Copy each line below that contains "diode".

Before and after images
────────────────────────────────────────

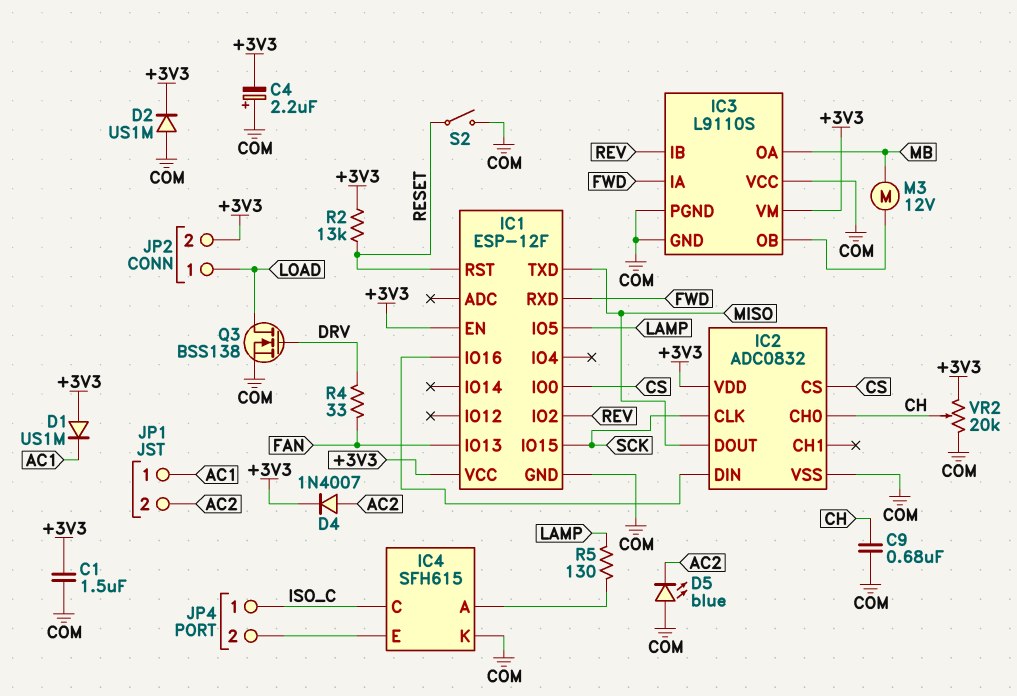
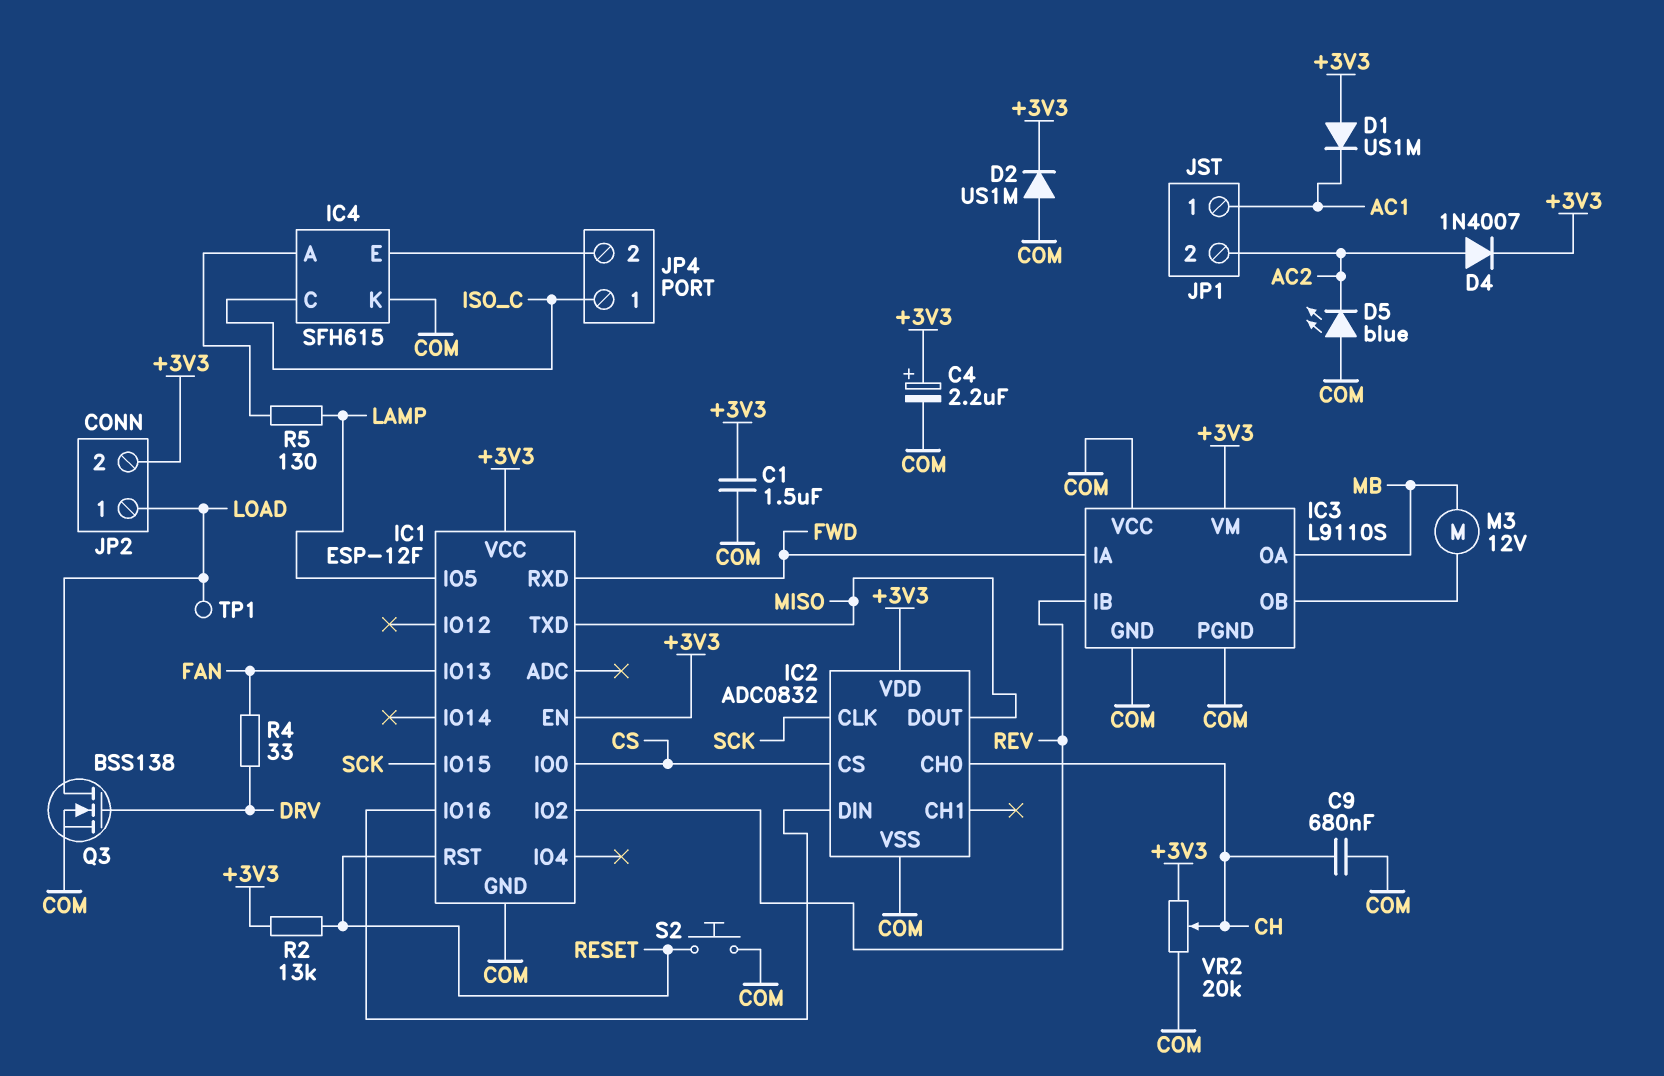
C4: 2.2uF (plus COM, minus +3V3) -> 2.2uF (plus +3V3, minus COM)
S2: switch (COM, RESET) -> button (COM, RESET)
TP1: none -> test point (LOAD)

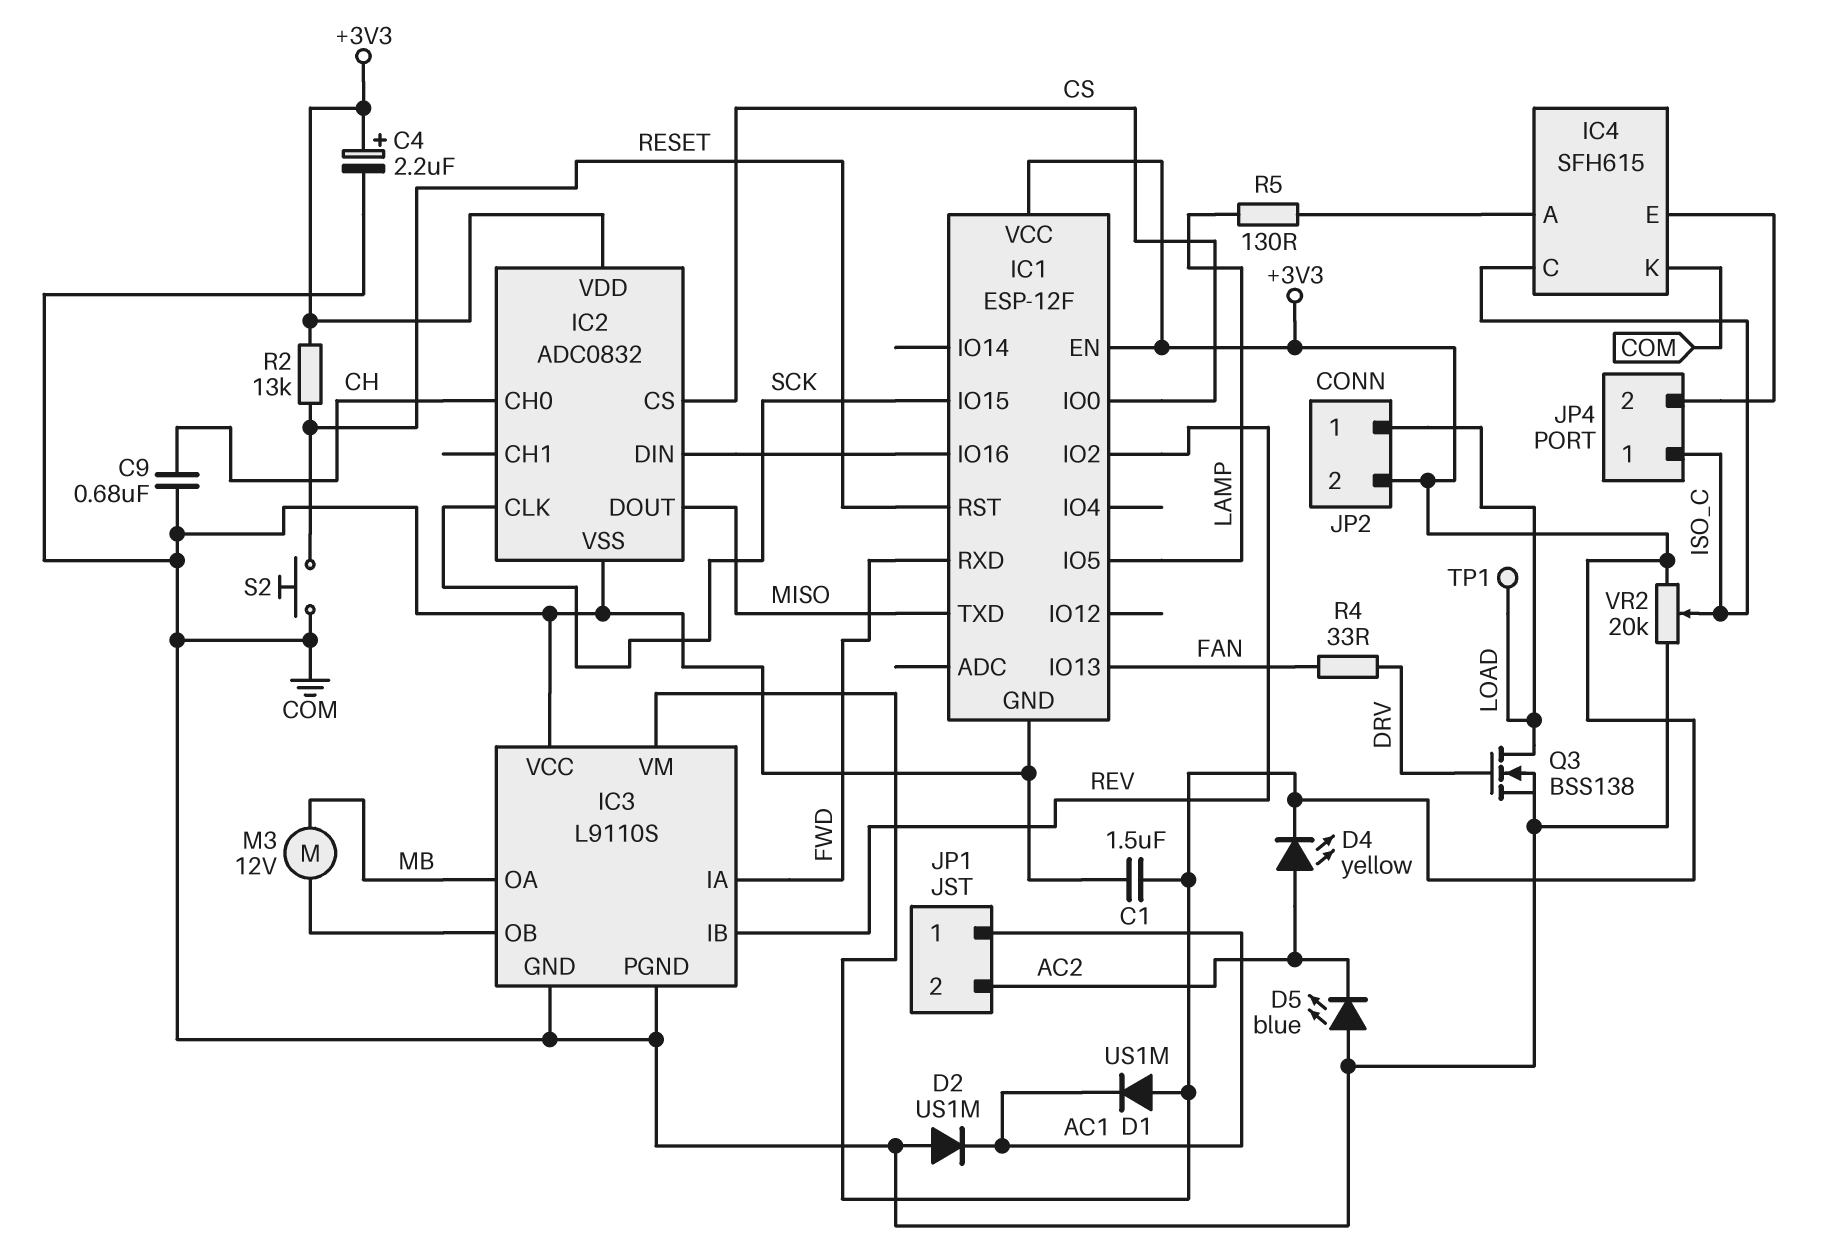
D2: diode US1M (A COM, K +3V3) -> diode US1M (A COM, K AC1)
D4: diode 1N4007 (A AC2, K +3V3) -> LED yellow (A AC2, K +3V3)
VR2: 20k (+3V3, COM, wiper CH) -> 20k (+3V3, COM, wiper ISO_C)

────────────────────────────────────────

» **Task output**:
D2: diode US1M (A COM, K +3V3) -> diode US1M (A COM, K AC1)
D4: diode 1N4007 (A AC2, K +3V3) -> LED yellow (A AC2, K +3V3)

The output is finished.